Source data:
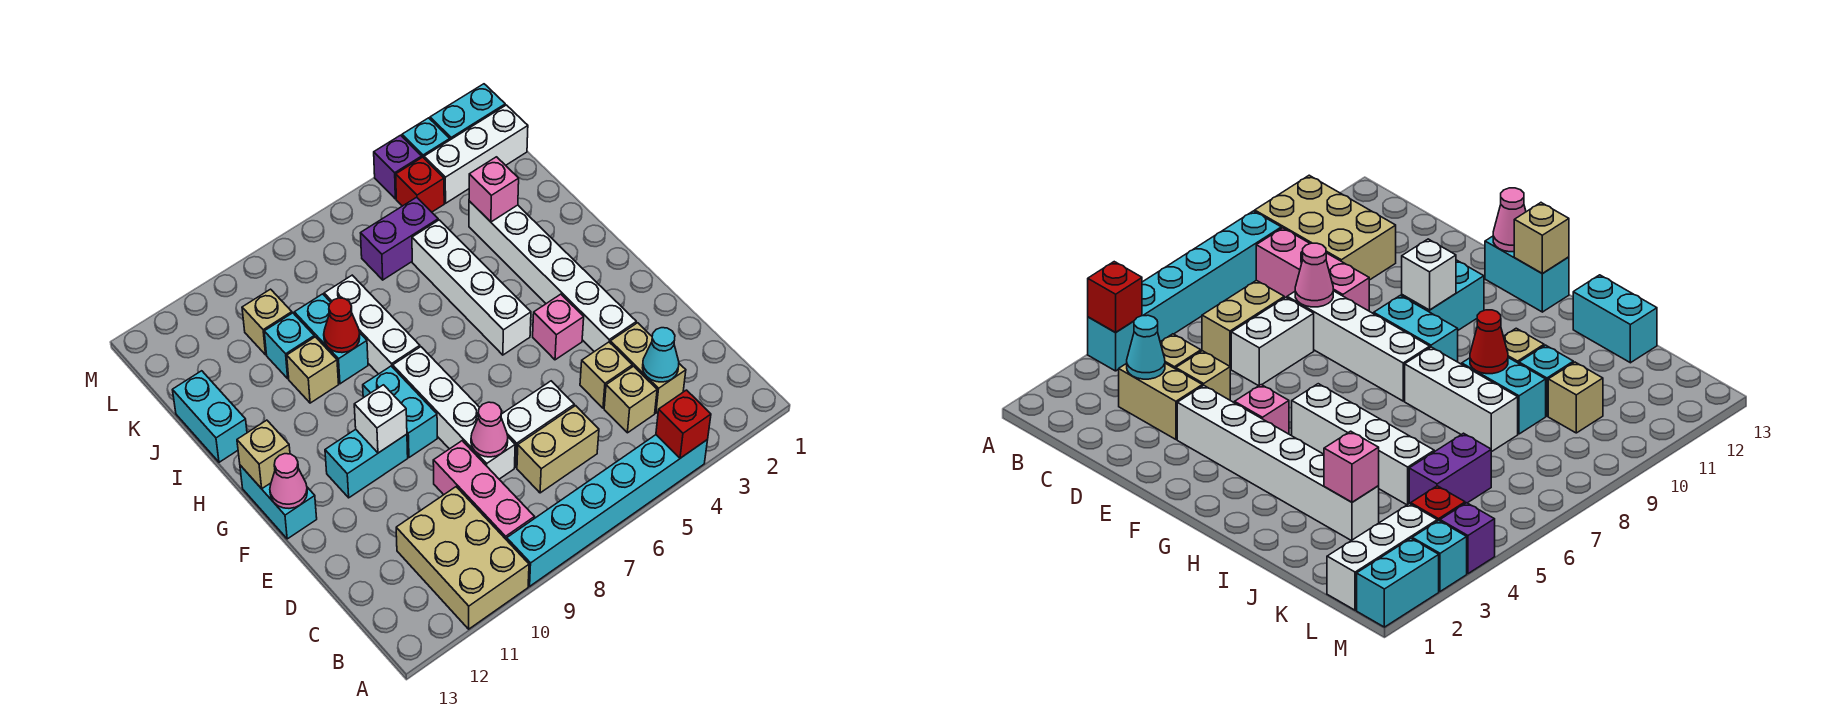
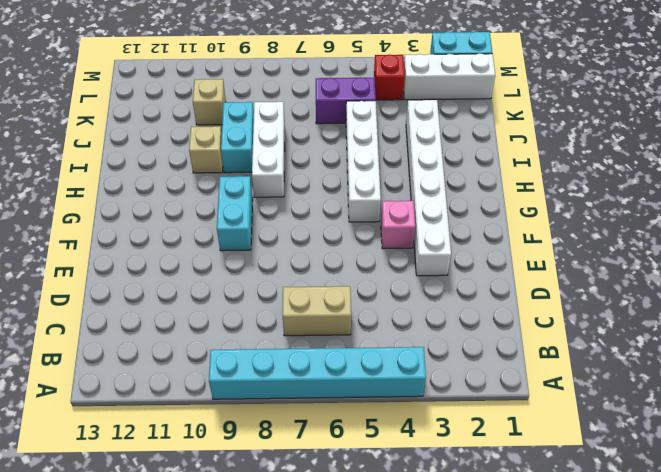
none -> tan brick A10:C11 level 1
none -> pink brick B9:D9 level 1
none -> tan brick C3:D3 level 1
none -> tan brick C4 level 1

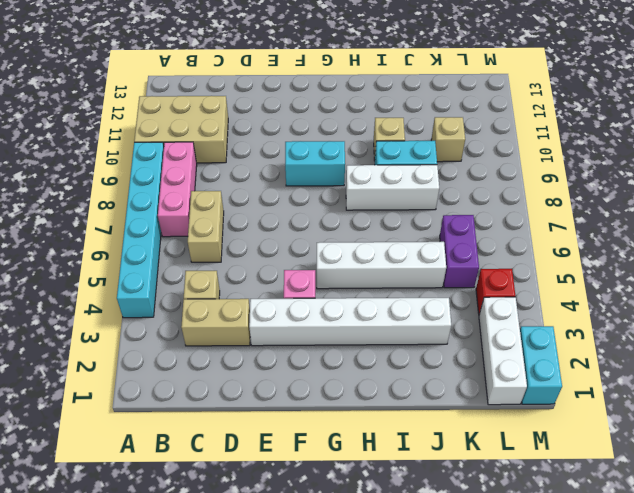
pink brick B7:B9 level 1 -> pink brick B9:D9 level 1
none -> tan brick D4 level 1
none -> white brick D6:D7 level 1
none -> white brick D8:G8 level 1
none -> cyan brick F10:F11 level 1

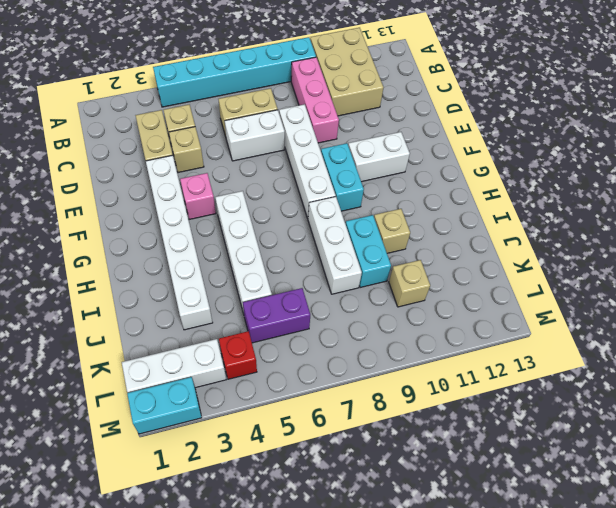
white brick F10:F11 level 1 -> cyan brick F10:F11 level 1
none -> cyan brick F13:G13 level 1
none -> cyan brick I13:J13 level 1
none -> cyan brick J10 level 1
none -> cyan brick M3 level 1

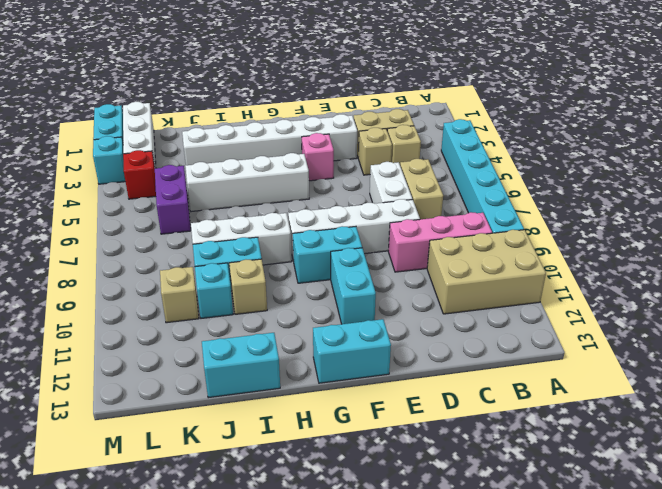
none -> purple brick M4 level 1
none -> red brick A4 level 2
none -> cyan cone C3 level 2
none -> pink cone D8 level 2

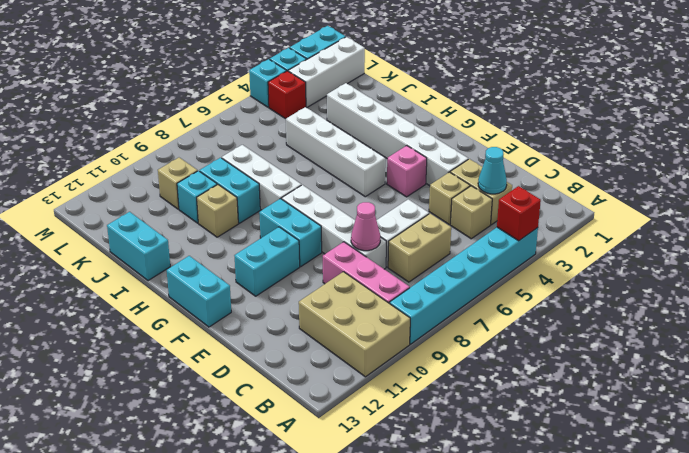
cyan brick M4 level 1 -> purple brick M4 level 1
none -> purple brick K5:K6 level 1
none -> white brick F10 level 2
none -> pink cone F13 level 2
none -> tan brick G13 level 2

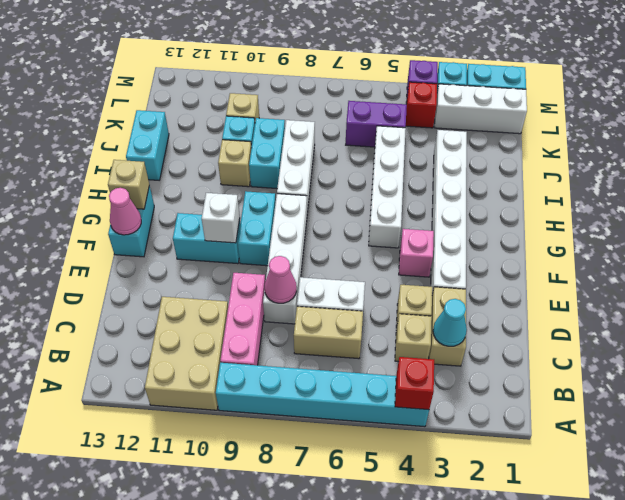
none -> red cone I9 level 2
none -> pink brick J3 level 2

» TASK DESCRIPTION
Copy word for word the lines of the records above from the one with "pink brick B7:B9" up to and including the one with "none -> red cone I9 level 2". Skip the pictures.

» REPLY TO THE TASK
pink brick B7:B9 level 1 -> pink brick B9:D9 level 1
none -> tan brick D4 level 1
none -> white brick D6:D7 level 1
none -> white brick D8:G8 level 1
none -> cyan brick F10:F11 level 1

white brick F10:F11 level 1 -> cyan brick F10:F11 level 1
none -> cyan brick F13:G13 level 1
none -> cyan brick I13:J13 level 1
none -> cyan brick J10 level 1
none -> cyan brick M3 level 1

none -> purple brick M4 level 1
none -> red brick A4 level 2
none -> cyan cone C3 level 2
none -> pink cone D8 level 2

cyan brick M4 level 1 -> purple brick M4 level 1
none -> purple brick K5:K6 level 1
none -> white brick F10 level 2
none -> pink cone F13 level 2
none -> tan brick G13 level 2

none -> red cone I9 level 2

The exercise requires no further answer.